- _Action item_:
Among the lines below, copy each one in which "moved" appears.
==== Data for this exercise ====
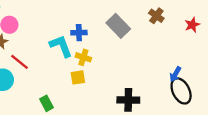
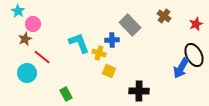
blue cross: (79, 33) -> (112, 40), moved
blue arrow: (175, 74) -> (181, 68), size x1.5
yellow square: (78, 77) -> (109, 71), moved, turned 32
black ellipse: (181, 91) -> (194, 55), moved

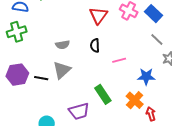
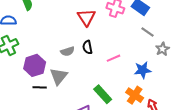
gray semicircle: (62, 45) -> (68, 51), moved
purple hexagon: (17, 75) -> (35, 65), moved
====
- _Worked solution_:
blue cross: (79, 33) -> (112, 40), moved
yellow square: (78, 77) -> (109, 71), moved, turned 32
black ellipse: (181, 91) -> (194, 55), moved
gray semicircle: (62, 45) -> (68, 51), moved
purple hexagon: (17, 75) -> (35, 65), moved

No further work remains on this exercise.